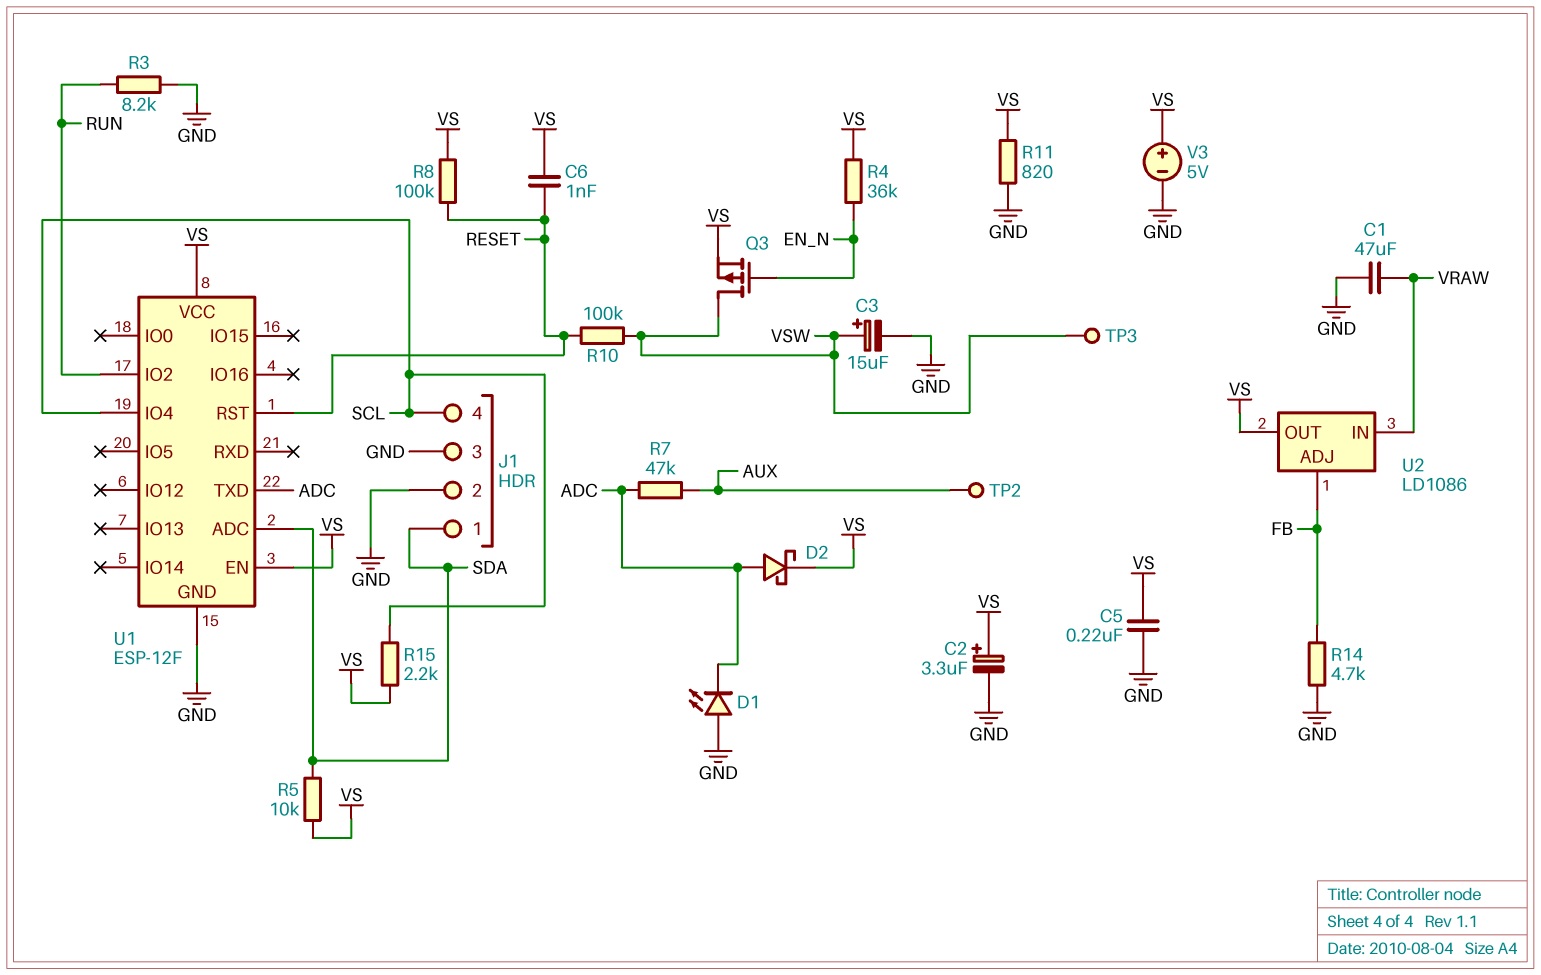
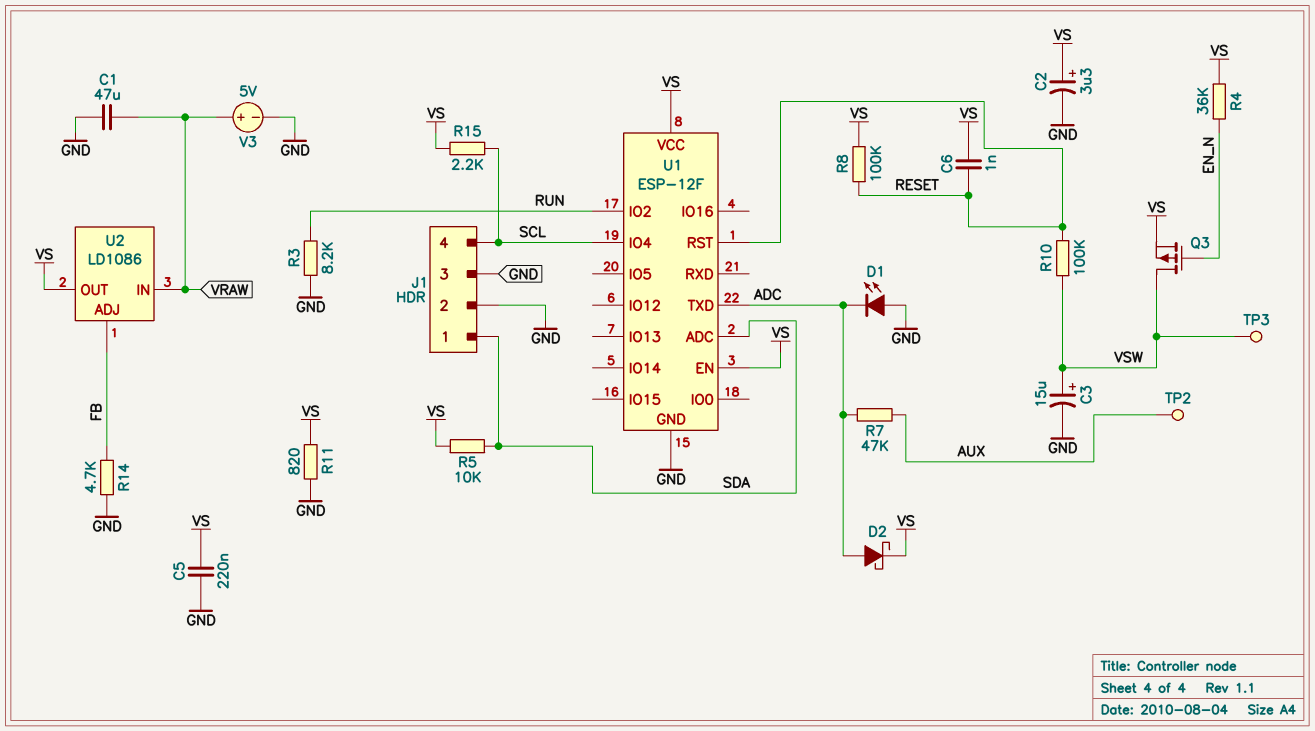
V3: 5V (plus VS, minus GND) -> 5V (plus VRAW, minus GND)

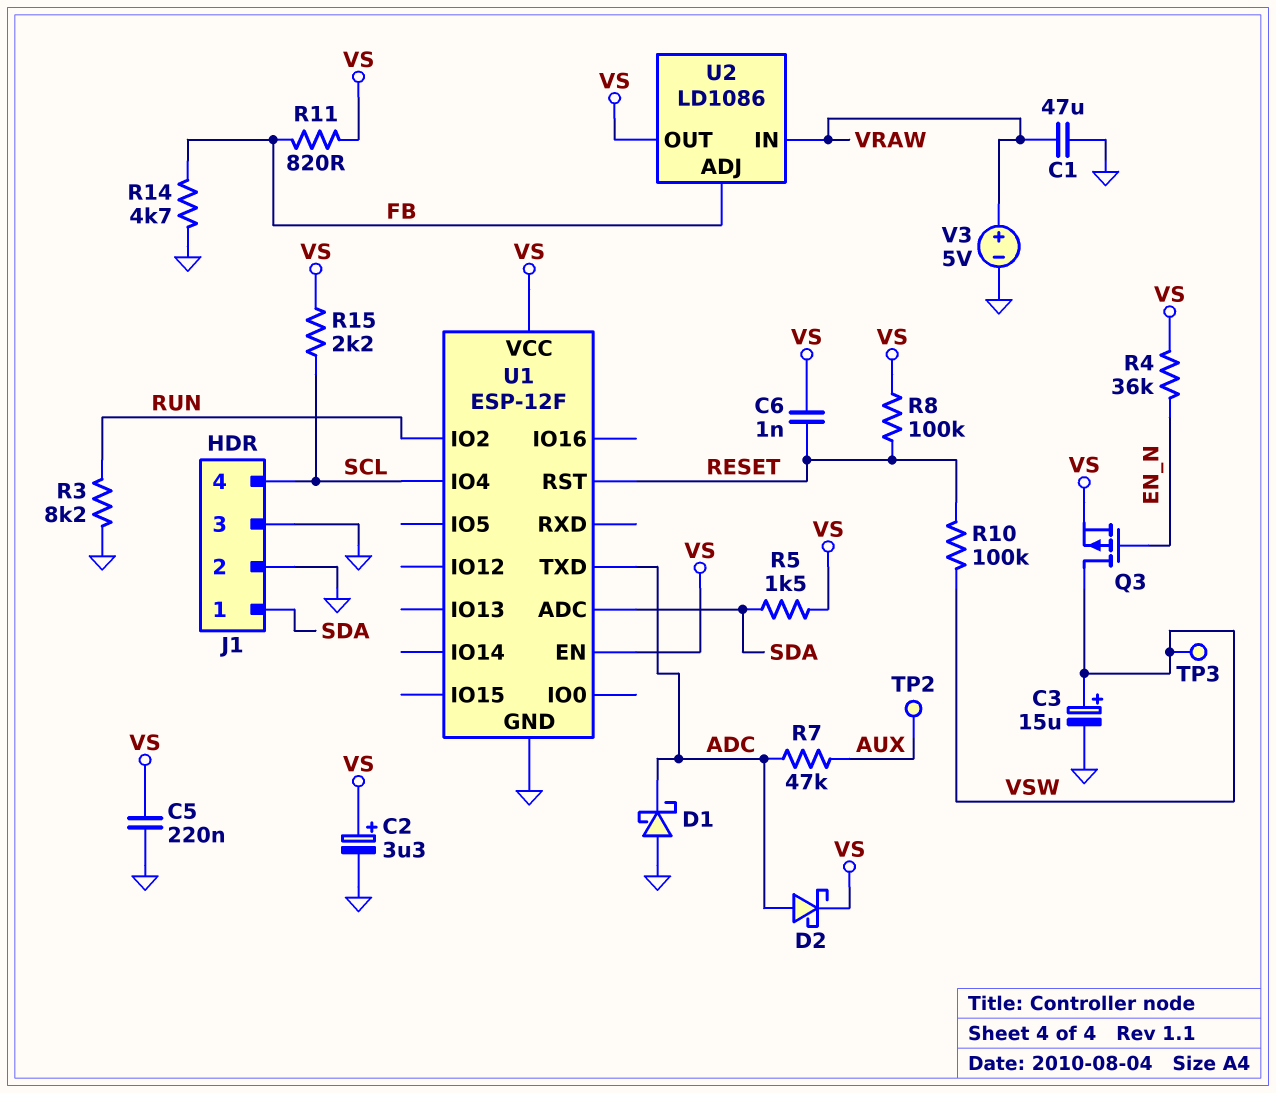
D1: LED (A GND, K ADC) -> schottky (A GND, K ADC)
R5: 10k (SDA, VS) -> 1.5k (SDA, VS)
R11: 820 (GND, VS) -> 820 (FB, VS)

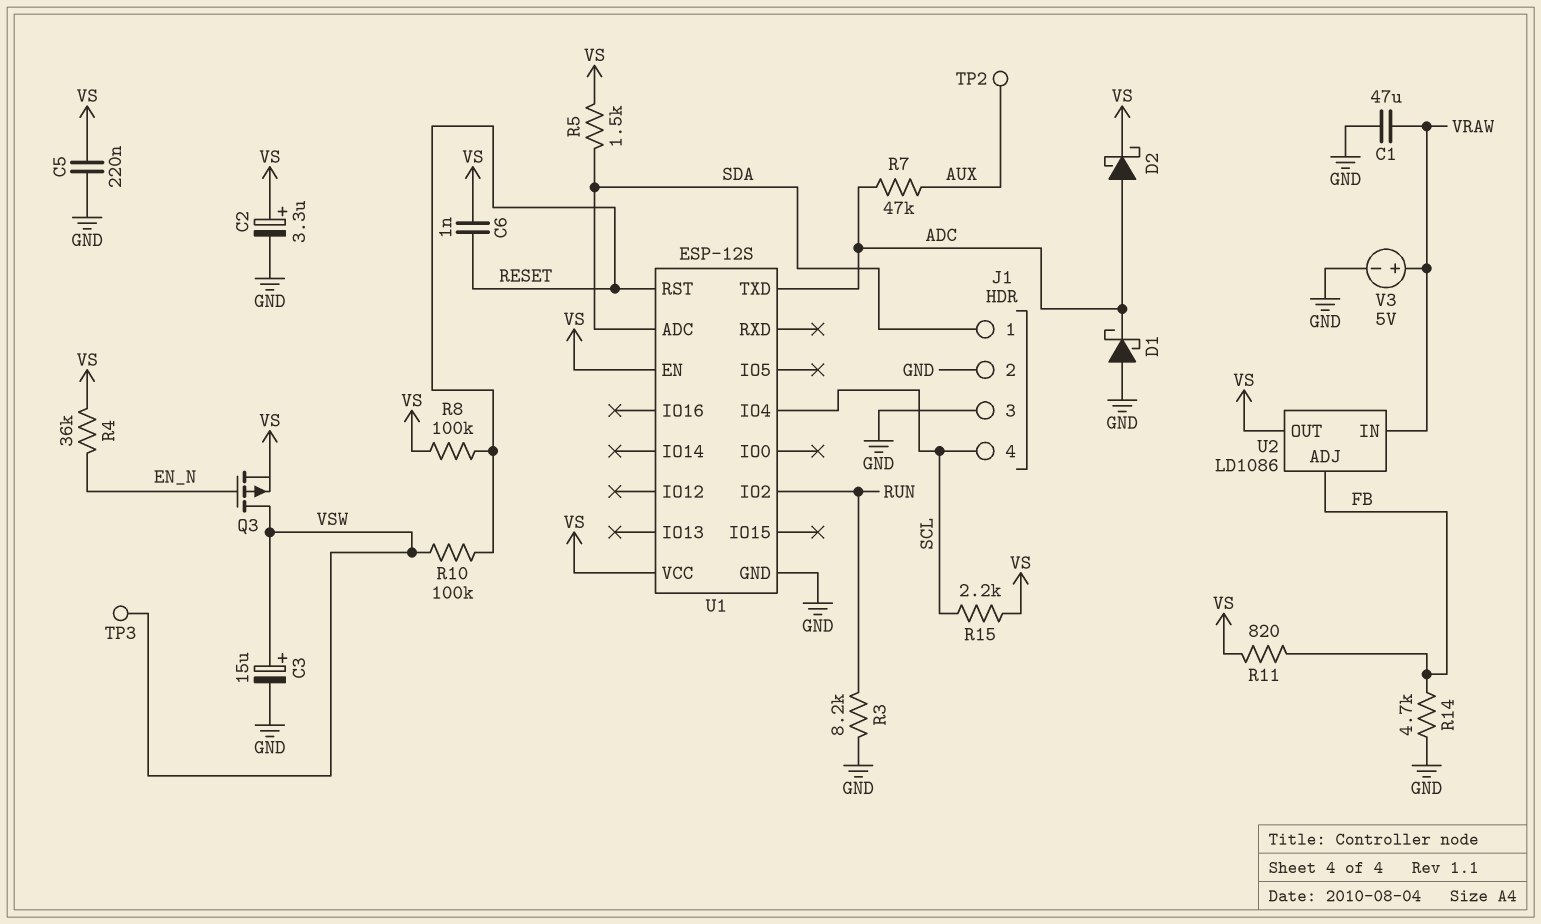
U1: ESP-12F -> ESP-12S

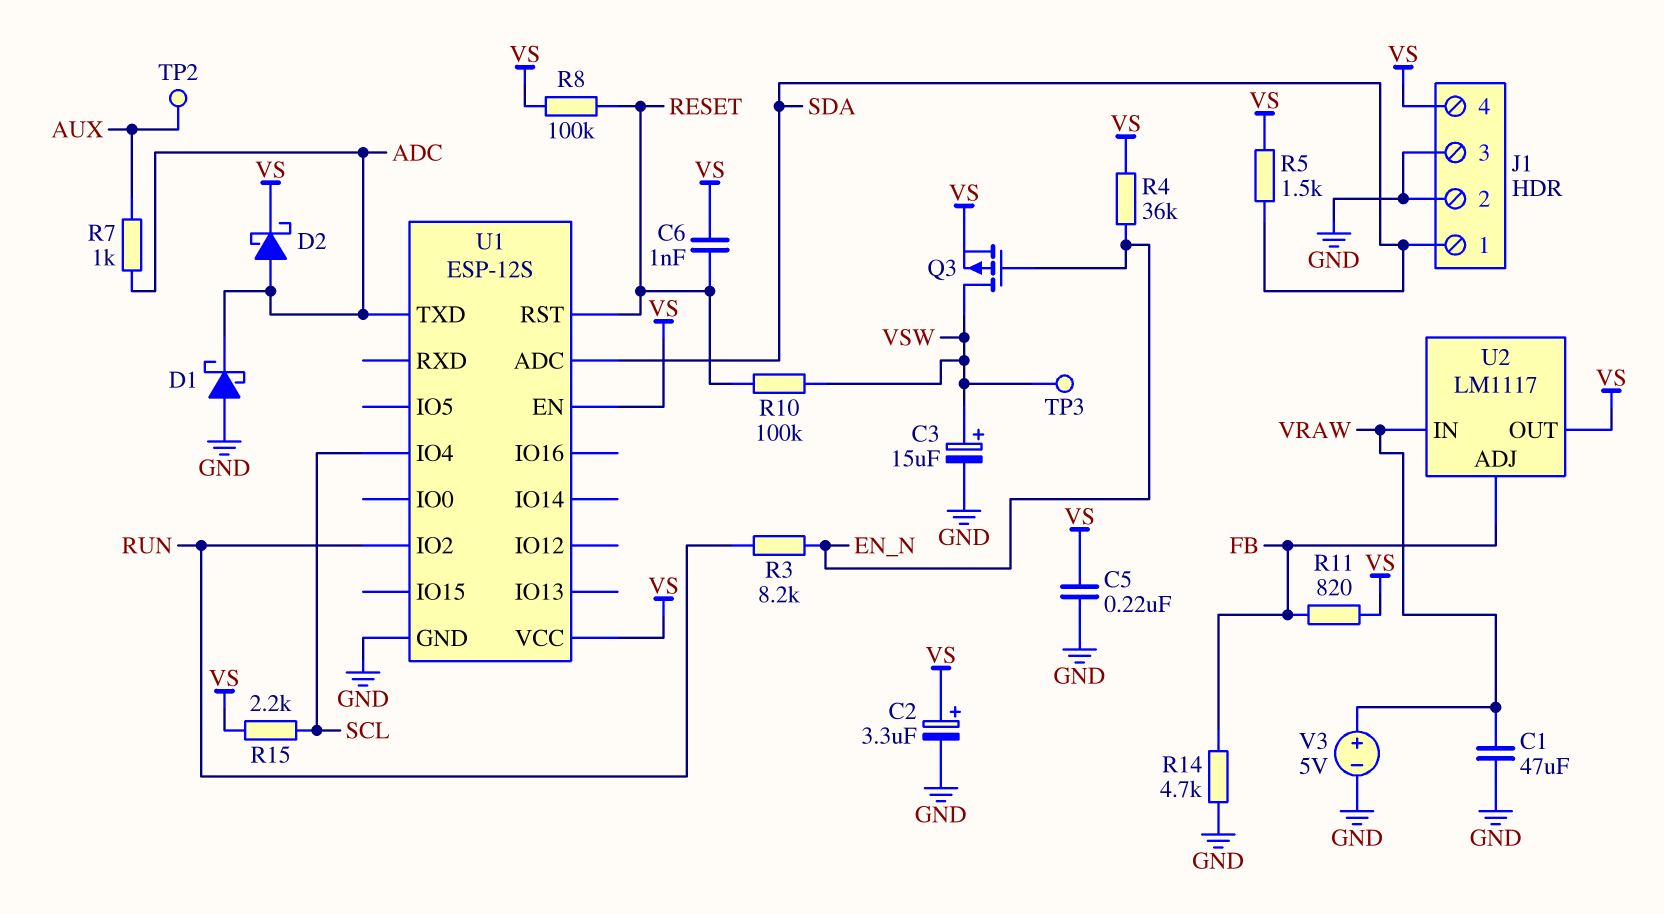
J1 pin 4: SCL -> VS
R3: 8.2k (GND, RUN) -> 8.2k (EN_N, RUN)
R7: 47k (ADC, AUX) -> 1k (ADC, AUX)
U2: LD1086 -> LM1117

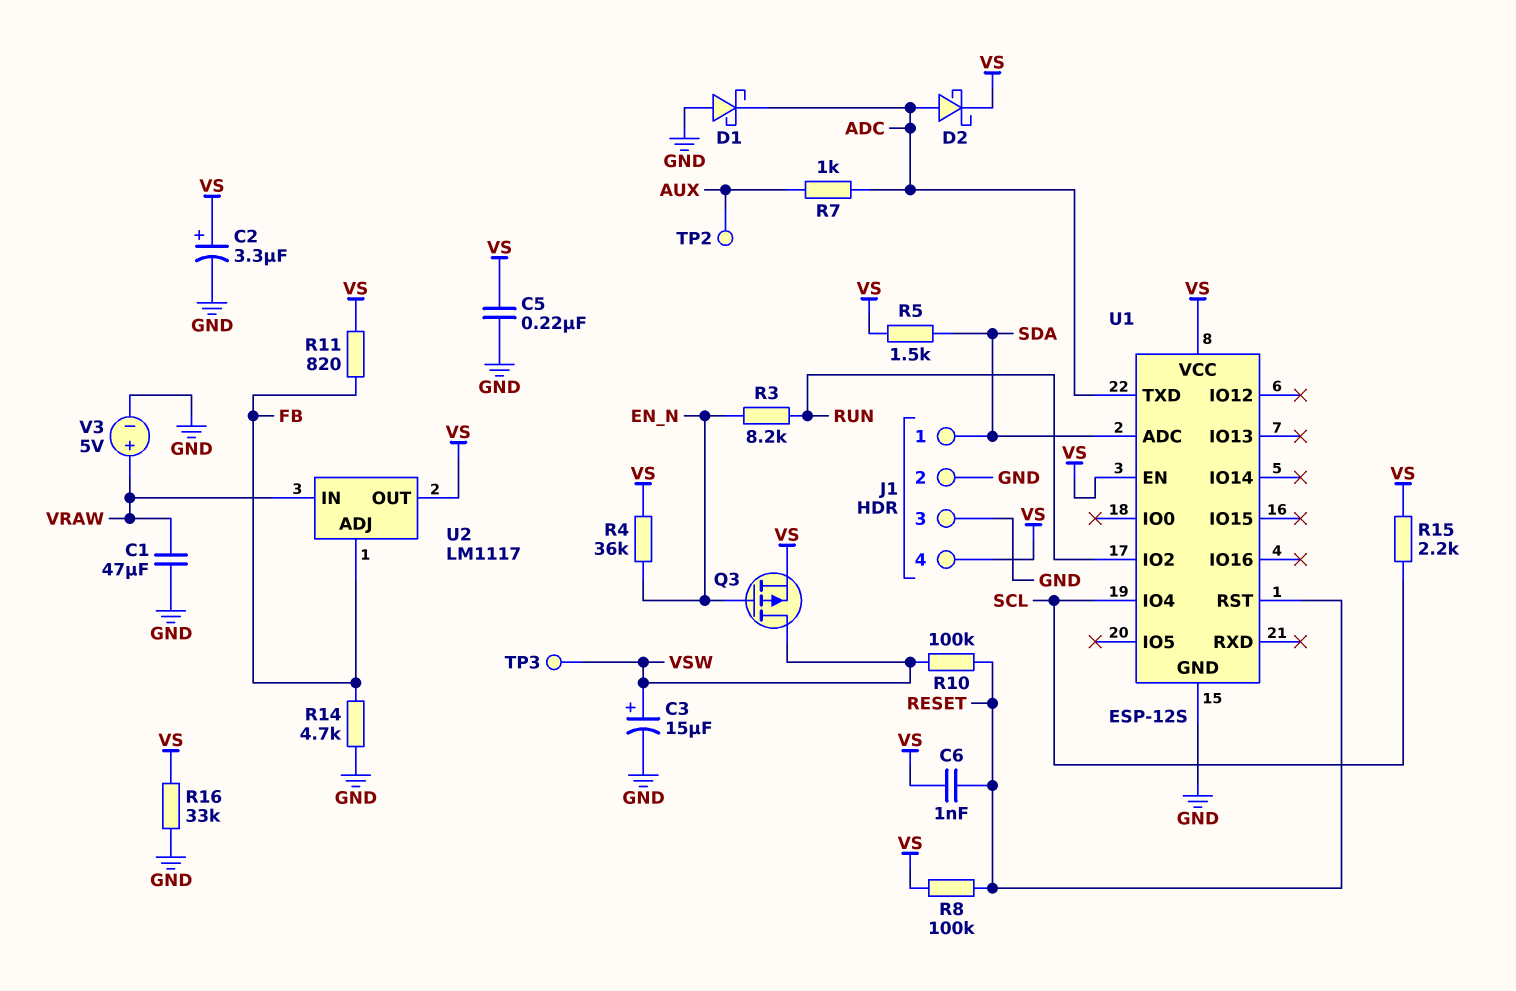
R16: none -> 33k (GND, VS)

+++

§ **Task item**
Retype every entry above exactly and, please, skip the pictures.

§ **Response to the task**
V3: 5V (plus VS, minus GND) -> 5V (plus VRAW, minus GND)

D1: LED (A GND, K ADC) -> schottky (A GND, K ADC)
R5: 10k (SDA, VS) -> 1.5k (SDA, VS)
R11: 820 (GND, VS) -> 820 (FB, VS)

U1: ESP-12F -> ESP-12S

J1 pin 4: SCL -> VS
R3: 8.2k (GND, RUN) -> 8.2k (EN_N, RUN)
R7: 47k (ADC, AUX) -> 1k (ADC, AUX)
U2: LD1086 -> LM1117

R16: none -> 33k (GND, VS)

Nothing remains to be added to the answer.